• _Problem requirements_: Word for word, give again the lines of the material below, from the one holding "The green cube" to the last, with nothing added.

+++

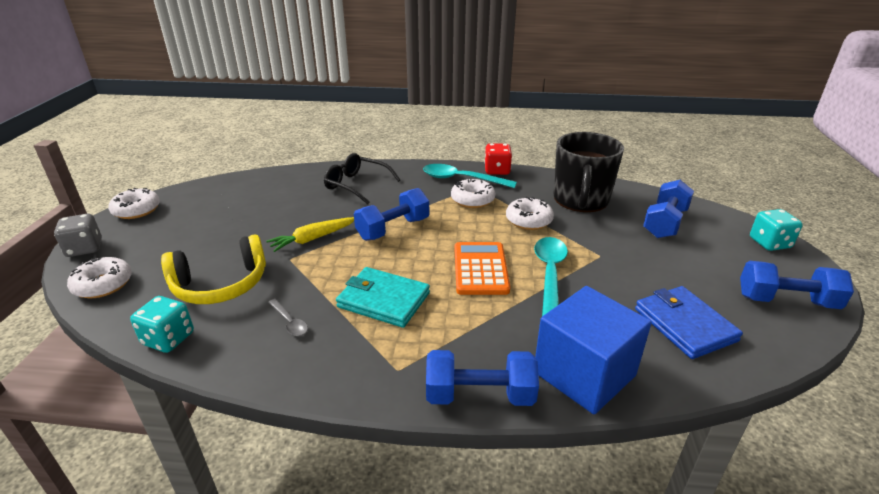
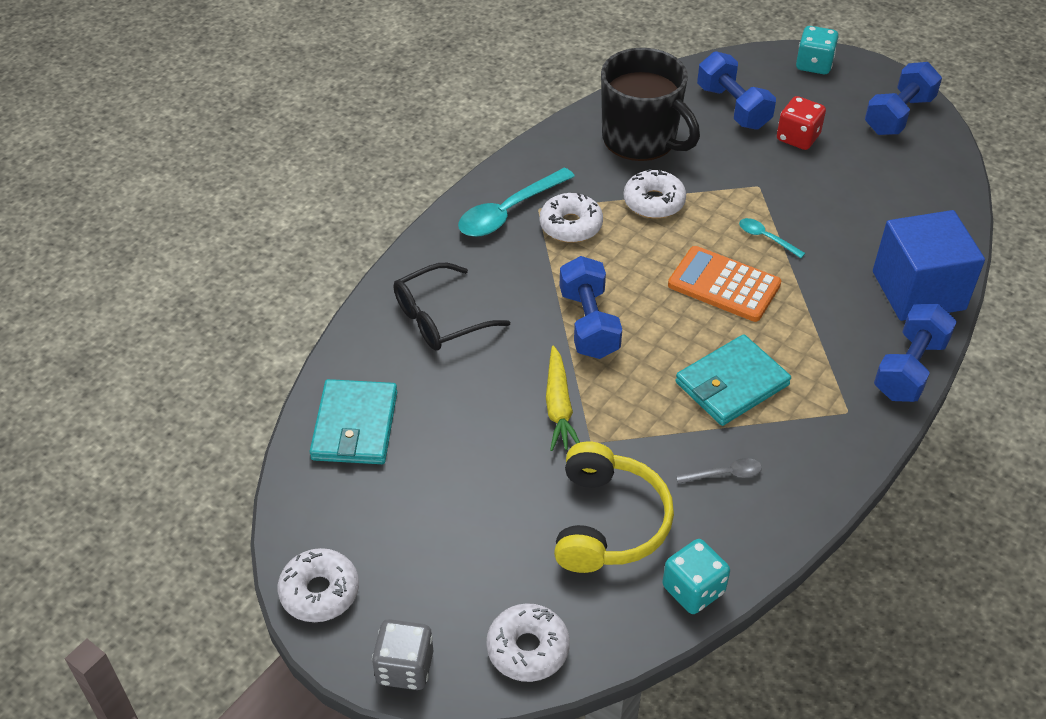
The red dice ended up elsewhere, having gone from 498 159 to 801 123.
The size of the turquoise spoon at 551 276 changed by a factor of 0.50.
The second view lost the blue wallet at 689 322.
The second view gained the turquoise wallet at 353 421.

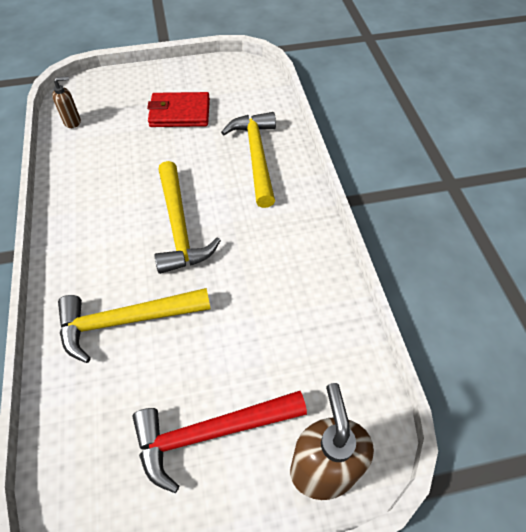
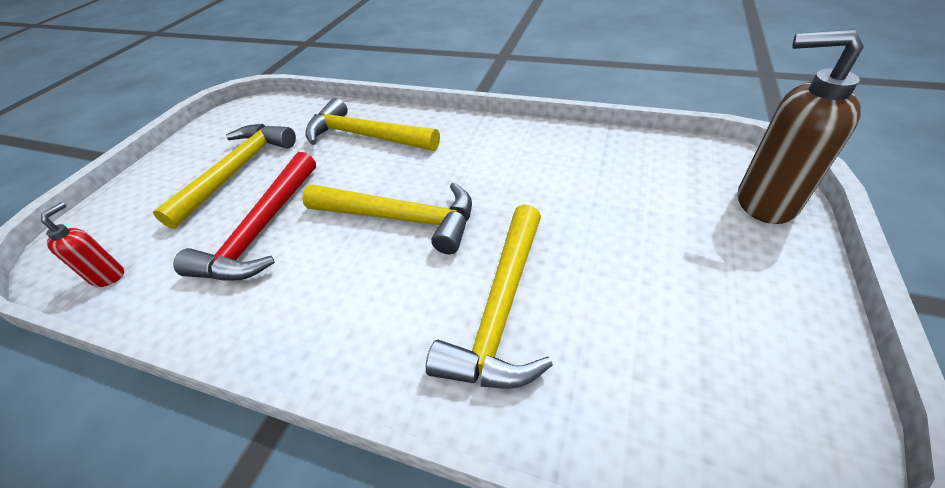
What was the brown soap dispenser at 66 102 turned into the red soap dispenser at 82 244.
The red hammer ended up elsewhere, having gone from 219 442 to 244 216.
Where the red wallet stood at 178 109, the yellow hammer came to stand at 224 176.

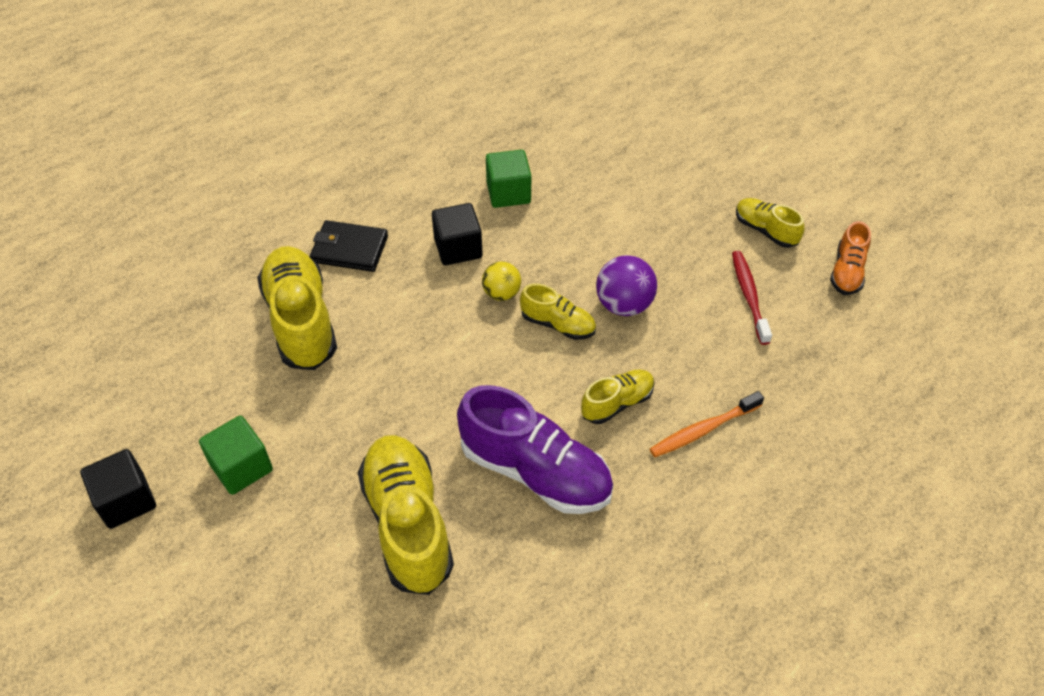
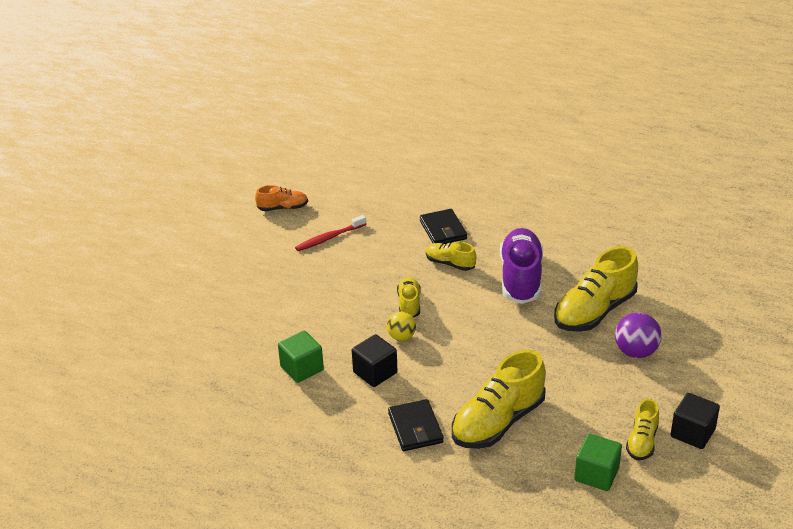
The green cube ended up elsewhere, having gone from 236 455 to 598 462.
The purple ball ended up elsewhere, having gone from 626 285 to 638 335.
Where the orange toothbrush stood at 707 424, the black wallet came to stand at 443 226.
The yellow shoe ended up elsewhere, having gone from 770 223 to 642 429.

+++

• _Problem solution_:
The green cube ended up elsewhere, having gone from 236 455 to 598 462.
The purple ball ended up elsewhere, having gone from 626 285 to 638 335.
Where the orange toothbrush stood at 707 424, the black wallet came to stand at 443 226.
The yellow shoe ended up elsewhere, having gone from 770 223 to 642 429.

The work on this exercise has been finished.